**What needs to be done:**
Look through the data below and show every line that includes "plus".

Start of Working data

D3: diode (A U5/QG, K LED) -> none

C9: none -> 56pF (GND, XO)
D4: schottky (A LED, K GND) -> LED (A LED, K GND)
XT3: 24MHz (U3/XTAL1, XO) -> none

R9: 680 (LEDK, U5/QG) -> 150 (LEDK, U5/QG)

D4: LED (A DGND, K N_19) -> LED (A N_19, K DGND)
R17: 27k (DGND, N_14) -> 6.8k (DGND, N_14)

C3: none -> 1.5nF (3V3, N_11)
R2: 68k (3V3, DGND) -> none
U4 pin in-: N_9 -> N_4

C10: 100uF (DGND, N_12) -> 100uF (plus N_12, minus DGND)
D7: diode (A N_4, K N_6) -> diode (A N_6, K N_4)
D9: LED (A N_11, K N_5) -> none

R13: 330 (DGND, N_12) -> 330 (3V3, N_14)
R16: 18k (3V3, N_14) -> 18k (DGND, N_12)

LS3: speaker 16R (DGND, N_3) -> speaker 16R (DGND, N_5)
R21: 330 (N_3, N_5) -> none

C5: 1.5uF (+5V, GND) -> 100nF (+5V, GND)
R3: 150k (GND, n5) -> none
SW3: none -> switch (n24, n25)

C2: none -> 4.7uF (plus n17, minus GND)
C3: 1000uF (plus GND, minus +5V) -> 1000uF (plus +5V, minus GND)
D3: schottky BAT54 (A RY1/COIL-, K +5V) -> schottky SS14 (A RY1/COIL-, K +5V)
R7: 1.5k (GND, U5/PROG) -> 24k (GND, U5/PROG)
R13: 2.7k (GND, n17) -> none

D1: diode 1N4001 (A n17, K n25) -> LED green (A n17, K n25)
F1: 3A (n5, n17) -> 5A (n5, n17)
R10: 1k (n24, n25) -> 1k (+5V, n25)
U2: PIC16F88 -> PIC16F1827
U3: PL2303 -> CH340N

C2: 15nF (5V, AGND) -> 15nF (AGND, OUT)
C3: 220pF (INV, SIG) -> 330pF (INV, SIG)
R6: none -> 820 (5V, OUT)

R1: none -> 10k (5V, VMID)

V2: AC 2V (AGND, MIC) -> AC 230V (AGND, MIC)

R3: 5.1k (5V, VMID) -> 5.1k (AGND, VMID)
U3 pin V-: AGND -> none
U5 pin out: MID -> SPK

End of Working data

**Task solution:**
C10: 100uF (DGND, N_12) -> 100uF (plus N_12, minus DGND)
C2: none -> 4.7uF (plus n17, minus GND)
C3: 1000uF (plus GND, minus +5V) -> 1000uF (plus +5V, minus GND)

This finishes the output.